— CHALLENGE —
Rewrite the items below with "top-left" changed to "upper-left". Keep everything else the same.

— PROVIDED RECORDS —
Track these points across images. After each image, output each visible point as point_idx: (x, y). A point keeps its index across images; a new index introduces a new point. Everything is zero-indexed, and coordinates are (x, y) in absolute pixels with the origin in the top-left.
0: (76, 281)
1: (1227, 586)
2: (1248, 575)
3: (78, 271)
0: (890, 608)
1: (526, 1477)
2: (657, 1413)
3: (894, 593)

— OUTPUT OF THE TASK —
Track these points across images. After each image, output each visible point as point_idx: (x, y). A point keeps its index across images; a new index introduces a new point. Everything is zero-indexed, and coordinates are (x, y) in absolute pixels with the origin in the upper-left.
0: (76, 281)
1: (1227, 586)
2: (1248, 575)
3: (78, 271)
0: (890, 608)
1: (526, 1477)
2: (657, 1413)
3: (894, 593)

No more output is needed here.